• Problem details: Show every line containing "stroma" by copying it.

• Data extract:
-=-=-=-=-

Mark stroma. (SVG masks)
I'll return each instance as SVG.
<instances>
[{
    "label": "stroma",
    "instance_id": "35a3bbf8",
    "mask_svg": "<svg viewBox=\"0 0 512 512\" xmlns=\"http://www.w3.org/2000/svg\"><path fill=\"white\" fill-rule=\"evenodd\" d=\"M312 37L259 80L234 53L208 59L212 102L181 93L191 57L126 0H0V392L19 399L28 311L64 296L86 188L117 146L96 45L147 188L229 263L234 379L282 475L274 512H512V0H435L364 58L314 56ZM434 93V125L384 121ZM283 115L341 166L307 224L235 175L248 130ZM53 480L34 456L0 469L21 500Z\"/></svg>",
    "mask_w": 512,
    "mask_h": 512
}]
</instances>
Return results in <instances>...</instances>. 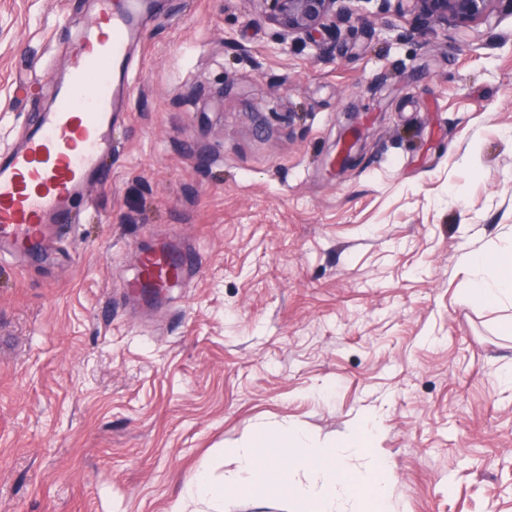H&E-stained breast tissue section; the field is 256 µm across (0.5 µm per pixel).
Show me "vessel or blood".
<instances>
[{
	"label": "vessel or blood",
	"mask_w": 512,
	"mask_h": 512,
	"mask_svg": "<svg viewBox=\"0 0 512 512\" xmlns=\"http://www.w3.org/2000/svg\"><path fill=\"white\" fill-rule=\"evenodd\" d=\"M86 26L57 79L54 104L0 153V261L37 260L71 224L89 187L106 186L114 126L132 95V49L153 0H94ZM198 266L191 248L164 243L140 261L125 290L144 297L189 284Z\"/></svg>",
	"instance_id": "obj_1"
}]
</instances>
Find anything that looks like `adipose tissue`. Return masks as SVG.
Wrapping results in <instances>:
<instances>
[{"label":"adipose tissue","instance_id":"adipose-tissue-1","mask_svg":"<svg viewBox=\"0 0 512 512\" xmlns=\"http://www.w3.org/2000/svg\"><path fill=\"white\" fill-rule=\"evenodd\" d=\"M463 260L484 272L483 277L472 282L469 296L491 303L512 304V238L501 241L491 250L465 253Z\"/></svg>","mask_w":512,"mask_h":512}]
</instances>
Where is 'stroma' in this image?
I'll use <instances>...</instances> for the list:
<instances>
[{"instance_id":"1","label":"stroma","mask_w":512,"mask_h":512,"mask_svg":"<svg viewBox=\"0 0 512 512\" xmlns=\"http://www.w3.org/2000/svg\"><path fill=\"white\" fill-rule=\"evenodd\" d=\"M92 11L0 0V150ZM413 24L361 0L320 49L257 0H158L110 184L0 264V512H168L257 426L373 413L403 512H512V308L465 301L460 262L512 235V0L466 37ZM166 238L198 250L191 287L122 295Z\"/></svg>"}]
</instances>
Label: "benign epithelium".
Wrapping results in <instances>:
<instances>
[{
	"instance_id": "1",
	"label": "benign epithelium",
	"mask_w": 512,
	"mask_h": 512,
	"mask_svg": "<svg viewBox=\"0 0 512 512\" xmlns=\"http://www.w3.org/2000/svg\"><path fill=\"white\" fill-rule=\"evenodd\" d=\"M263 16L275 26L282 42L302 39L336 27V17L351 16L353 0H259ZM411 11L428 23L423 29H409L406 36L437 34V27L471 31L487 21L495 0H408Z\"/></svg>"
}]
</instances>
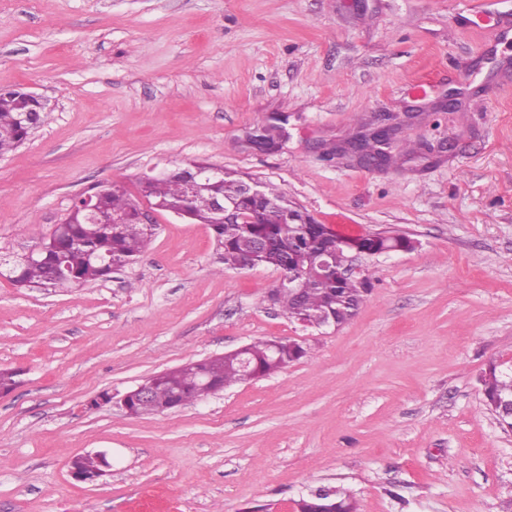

-=-=-=-=-

• Result of this exercise:
Mark stroma. (SVG masks)
    "label": "stroma",
Where is 'stroma' in this image?
[{"instance_id":"1","label":"stroma","mask_w":512,"mask_h":512,"mask_svg":"<svg viewBox=\"0 0 512 512\" xmlns=\"http://www.w3.org/2000/svg\"><path fill=\"white\" fill-rule=\"evenodd\" d=\"M92 11L0 0V150ZM413 24L361 0L320 49L257 0H158L110 184L0 264V512H168L257 426L373 413L403 512H512V308L465 301L460 262L512 235V0L466 37ZM166 238L198 250L191 287L122 295Z\"/></svg>"}]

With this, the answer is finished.